## [Problem to solve]
Of all the entries below, only the lines from the one with "IR3 pin GND: GND -> none" up to and including the one with "LCD pin SDA: GP27 -> GP18" are to be duplicated exactly.

[Difference listings]
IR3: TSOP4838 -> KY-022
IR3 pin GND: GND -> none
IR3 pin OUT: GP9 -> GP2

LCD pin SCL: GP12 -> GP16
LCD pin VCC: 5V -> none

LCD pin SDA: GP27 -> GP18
...
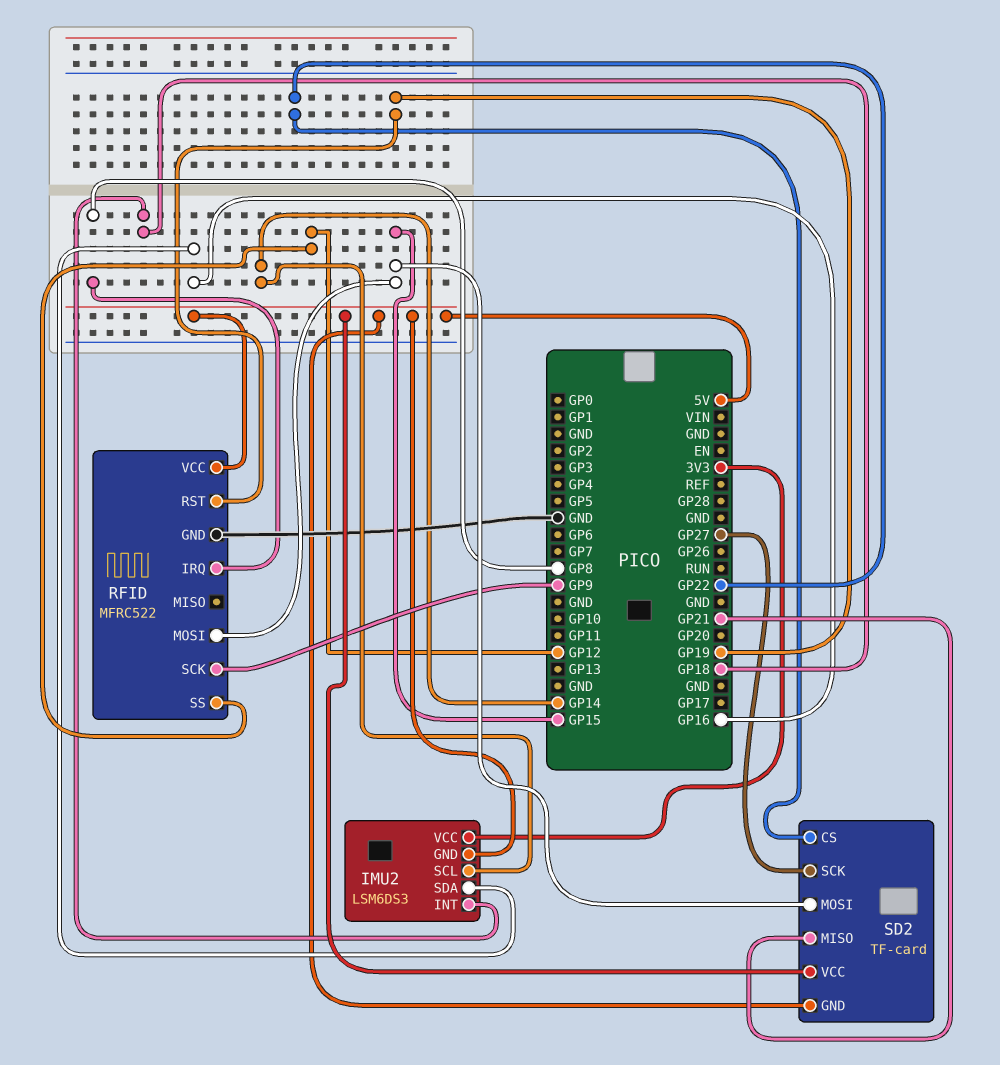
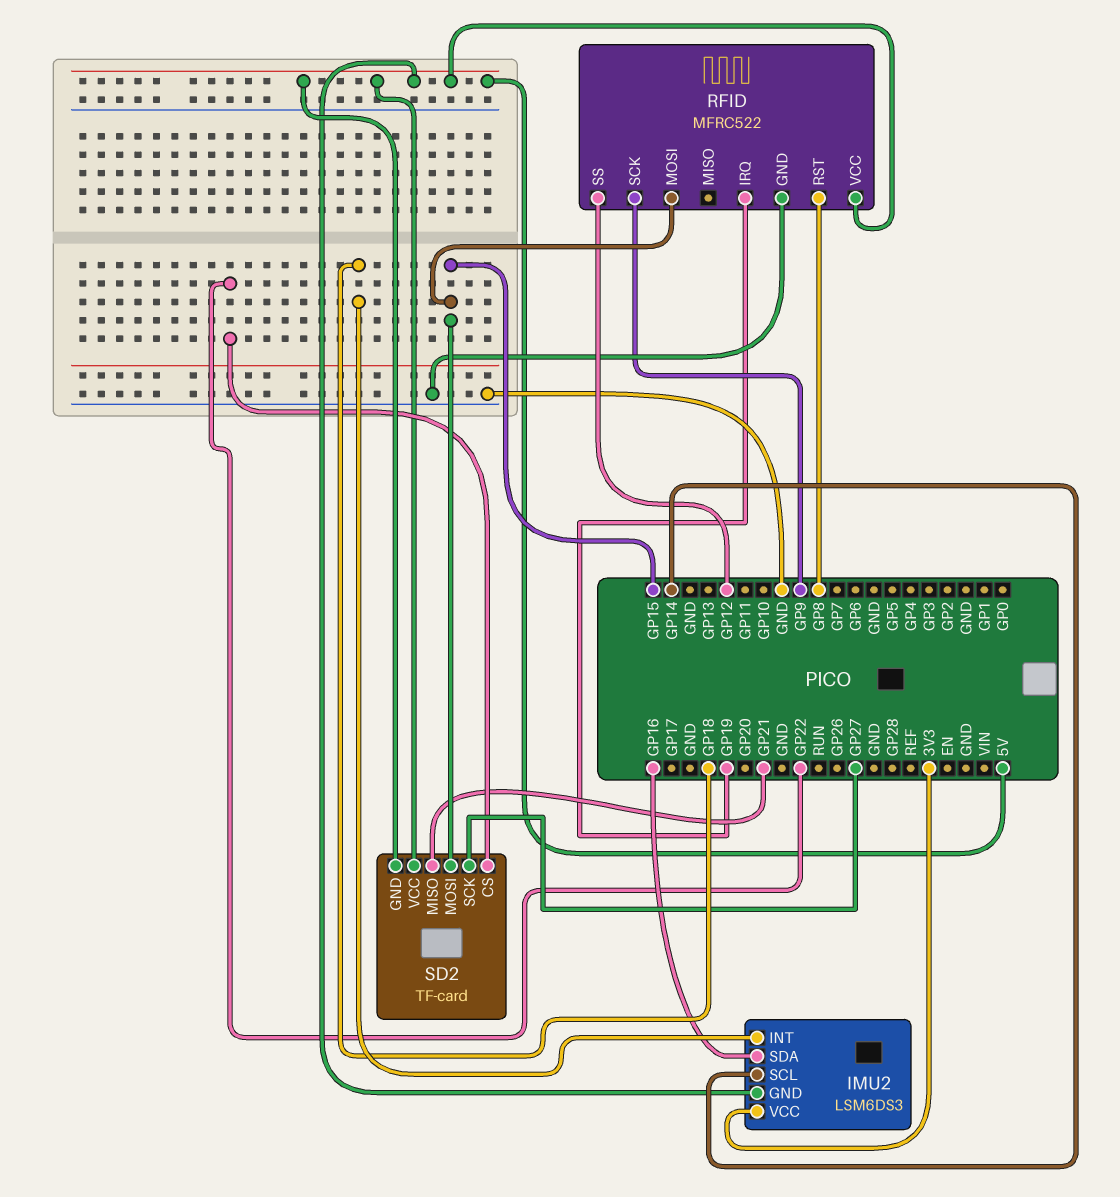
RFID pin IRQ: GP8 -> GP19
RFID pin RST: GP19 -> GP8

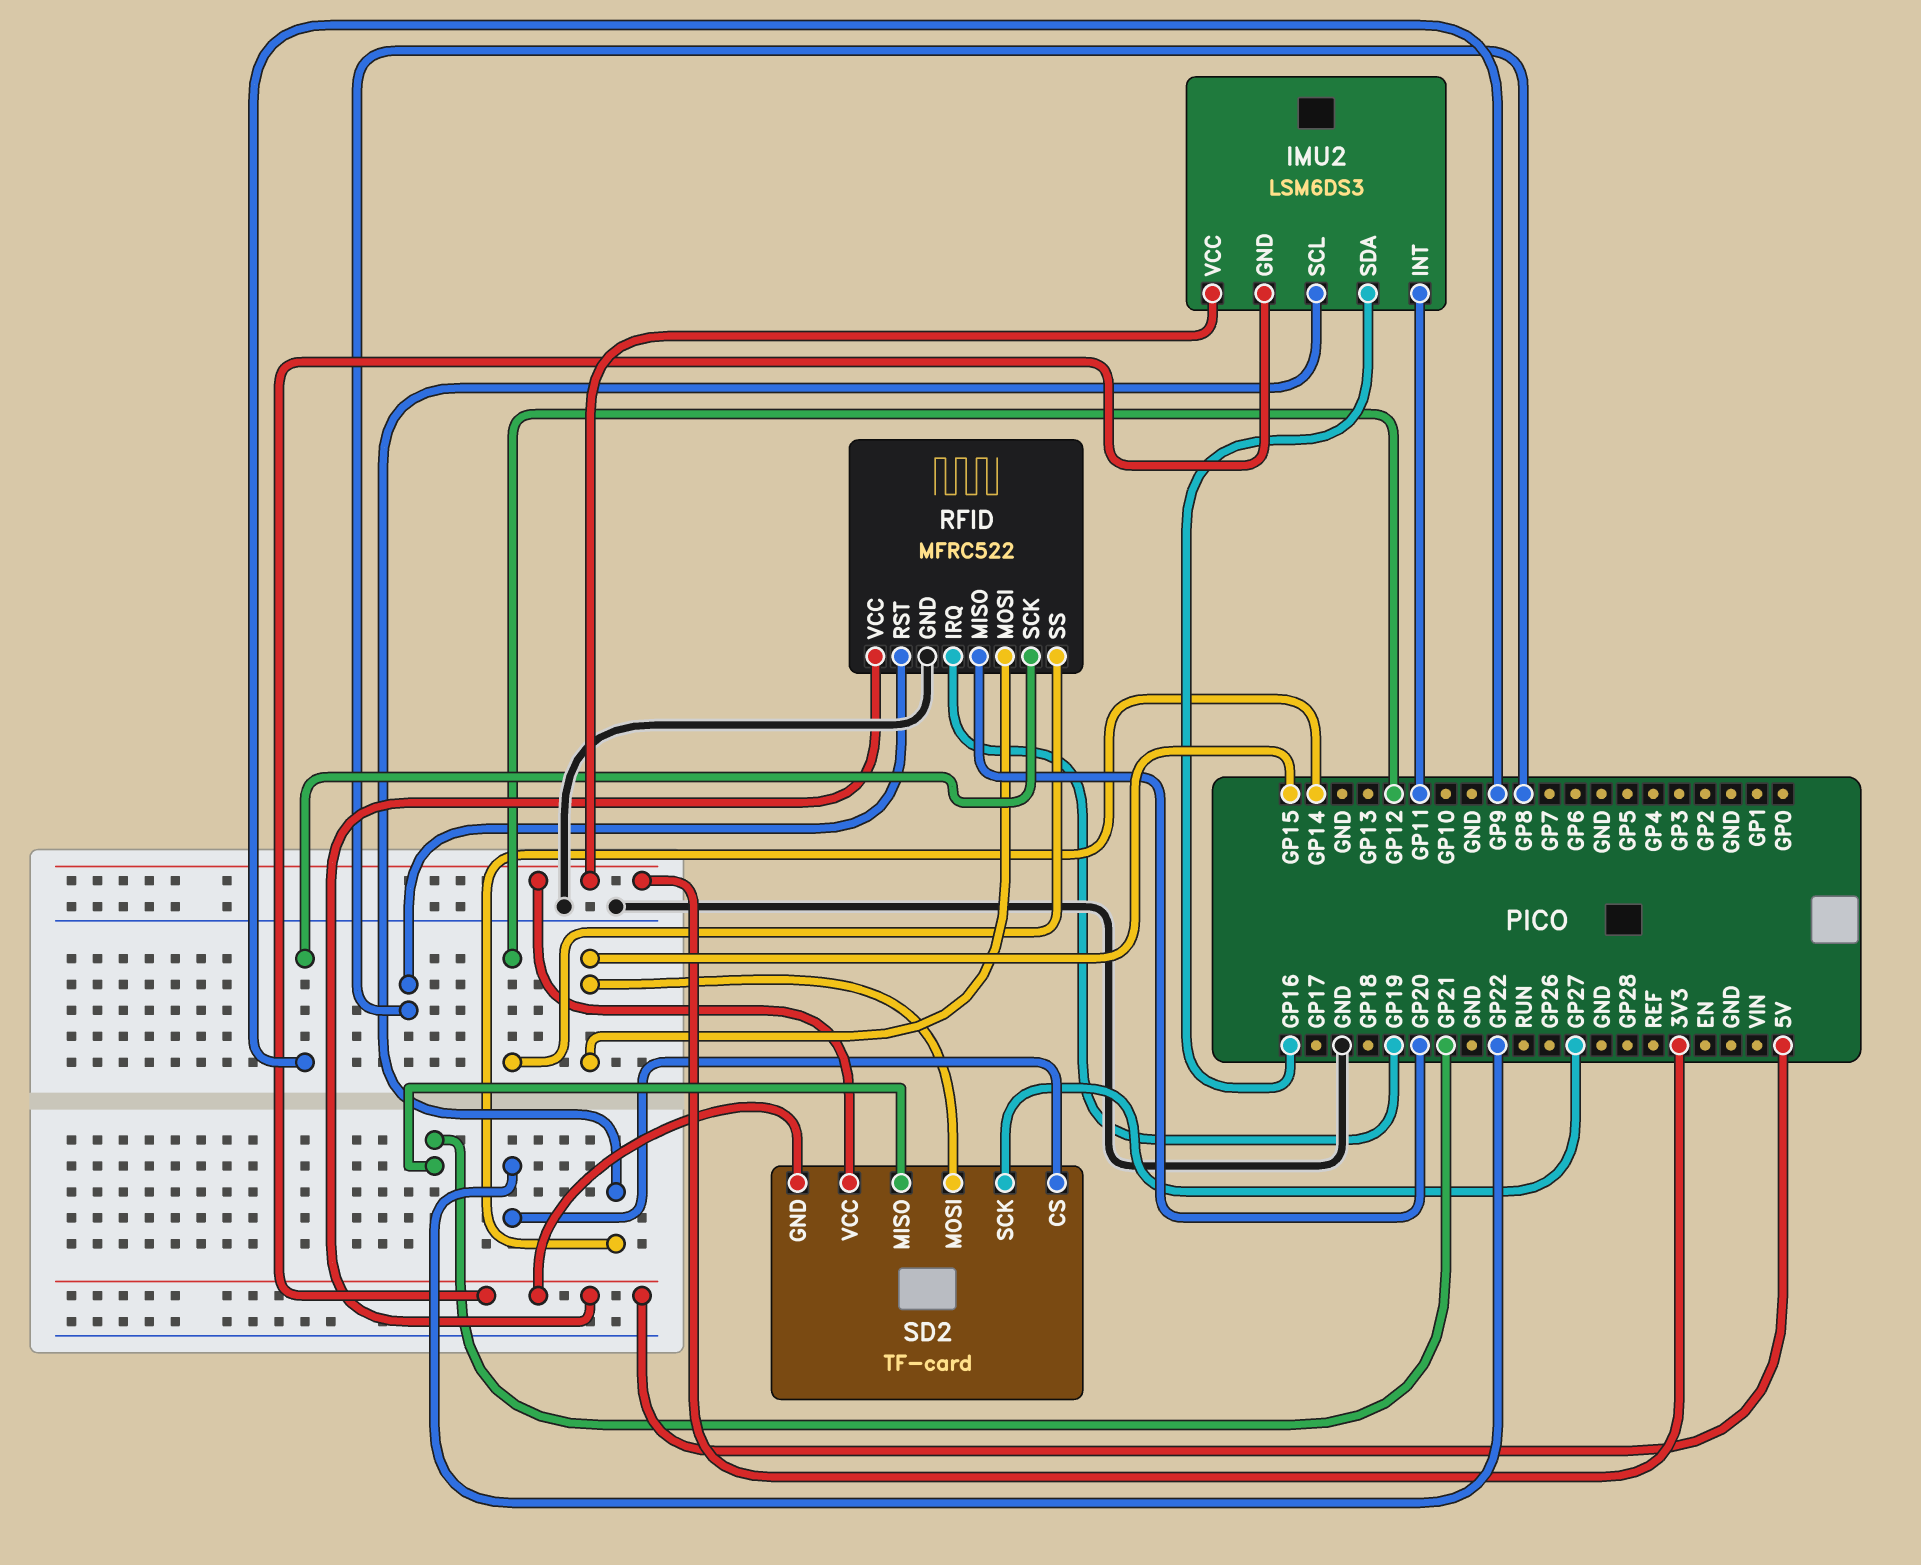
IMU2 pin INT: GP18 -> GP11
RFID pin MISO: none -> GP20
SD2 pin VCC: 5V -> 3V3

## [Response box]
IR3 pin GND: GND -> none
IR3 pin OUT: GP9 -> GP2

LCD pin SCL: GP12 -> GP16
LCD pin VCC: 5V -> none

LCD pin SDA: GP27 -> GP18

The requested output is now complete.